§ **Request**: From the line bearing "brown light bulb: 2 -> 0" down to the final line of the records below, give every line again exactly and add nothing.

(Colored item counts)

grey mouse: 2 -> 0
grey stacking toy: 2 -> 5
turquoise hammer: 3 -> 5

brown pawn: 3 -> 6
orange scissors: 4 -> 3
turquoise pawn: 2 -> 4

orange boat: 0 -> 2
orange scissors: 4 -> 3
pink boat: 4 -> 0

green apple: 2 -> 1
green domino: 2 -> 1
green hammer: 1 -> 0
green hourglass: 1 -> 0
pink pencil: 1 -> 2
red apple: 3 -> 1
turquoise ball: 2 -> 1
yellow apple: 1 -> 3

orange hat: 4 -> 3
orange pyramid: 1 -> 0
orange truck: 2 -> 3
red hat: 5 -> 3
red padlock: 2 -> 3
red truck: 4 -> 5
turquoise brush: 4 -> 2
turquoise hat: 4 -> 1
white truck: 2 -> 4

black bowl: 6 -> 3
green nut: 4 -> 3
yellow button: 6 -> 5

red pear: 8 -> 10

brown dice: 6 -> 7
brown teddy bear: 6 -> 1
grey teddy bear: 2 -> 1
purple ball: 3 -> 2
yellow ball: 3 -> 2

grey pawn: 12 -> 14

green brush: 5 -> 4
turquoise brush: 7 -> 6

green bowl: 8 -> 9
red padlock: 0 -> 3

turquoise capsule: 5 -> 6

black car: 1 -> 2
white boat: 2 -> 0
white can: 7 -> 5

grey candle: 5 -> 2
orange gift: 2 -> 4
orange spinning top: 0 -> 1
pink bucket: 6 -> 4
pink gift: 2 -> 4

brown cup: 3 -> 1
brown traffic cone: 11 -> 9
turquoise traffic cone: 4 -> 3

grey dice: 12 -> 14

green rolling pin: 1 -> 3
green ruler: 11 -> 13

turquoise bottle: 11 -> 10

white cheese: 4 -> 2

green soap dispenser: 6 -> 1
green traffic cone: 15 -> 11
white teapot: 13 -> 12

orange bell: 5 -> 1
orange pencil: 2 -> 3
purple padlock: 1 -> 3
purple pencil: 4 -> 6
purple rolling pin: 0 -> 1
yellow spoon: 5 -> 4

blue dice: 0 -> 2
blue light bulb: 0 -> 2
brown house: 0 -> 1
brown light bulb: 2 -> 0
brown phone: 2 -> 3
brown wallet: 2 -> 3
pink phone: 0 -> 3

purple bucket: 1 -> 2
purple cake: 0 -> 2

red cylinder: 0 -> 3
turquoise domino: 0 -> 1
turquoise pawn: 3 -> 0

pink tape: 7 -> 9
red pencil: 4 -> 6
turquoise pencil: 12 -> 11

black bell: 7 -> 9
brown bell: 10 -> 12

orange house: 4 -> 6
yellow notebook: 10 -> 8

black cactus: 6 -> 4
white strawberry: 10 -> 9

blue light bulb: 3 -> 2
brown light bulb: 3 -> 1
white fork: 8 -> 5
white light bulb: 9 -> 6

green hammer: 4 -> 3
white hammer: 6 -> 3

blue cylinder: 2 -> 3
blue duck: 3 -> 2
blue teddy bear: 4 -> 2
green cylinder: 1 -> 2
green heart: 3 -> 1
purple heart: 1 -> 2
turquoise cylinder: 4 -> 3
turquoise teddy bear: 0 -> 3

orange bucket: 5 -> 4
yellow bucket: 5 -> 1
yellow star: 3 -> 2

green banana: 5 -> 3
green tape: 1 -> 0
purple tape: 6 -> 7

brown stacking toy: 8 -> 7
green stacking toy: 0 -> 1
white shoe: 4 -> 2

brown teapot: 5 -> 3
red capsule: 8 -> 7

§ **Result of this exercise**:
brown light bulb: 2 -> 0
brown phone: 2 -> 3
brown wallet: 2 -> 3
pink phone: 0 -> 3

purple bucket: 1 -> 2
purple cake: 0 -> 2

red cylinder: 0 -> 3
turquoise domino: 0 -> 1
turquoise pawn: 3 -> 0

pink tape: 7 -> 9
red pencil: 4 -> 6
turquoise pencil: 12 -> 11

black bell: 7 -> 9
brown bell: 10 -> 12

orange house: 4 -> 6
yellow notebook: 10 -> 8

black cactus: 6 -> 4
white strawberry: 10 -> 9

blue light bulb: 3 -> 2
brown light bulb: 3 -> 1
white fork: 8 -> 5
white light bulb: 9 -> 6

green hammer: 4 -> 3
white hammer: 6 -> 3

blue cylinder: 2 -> 3
blue duck: 3 -> 2
blue teddy bear: 4 -> 2
green cylinder: 1 -> 2
green heart: 3 -> 1
purple heart: 1 -> 2
turquoise cylinder: 4 -> 3
turquoise teddy bear: 0 -> 3

orange bucket: 5 -> 4
yellow bucket: 5 -> 1
yellow star: 3 -> 2

green banana: 5 -> 3
green tape: 1 -> 0
purple tape: 6 -> 7

brown stacking toy: 8 -> 7
green stacking toy: 0 -> 1
white shoe: 4 -> 2

brown teapot: 5 -> 3
red capsule: 8 -> 7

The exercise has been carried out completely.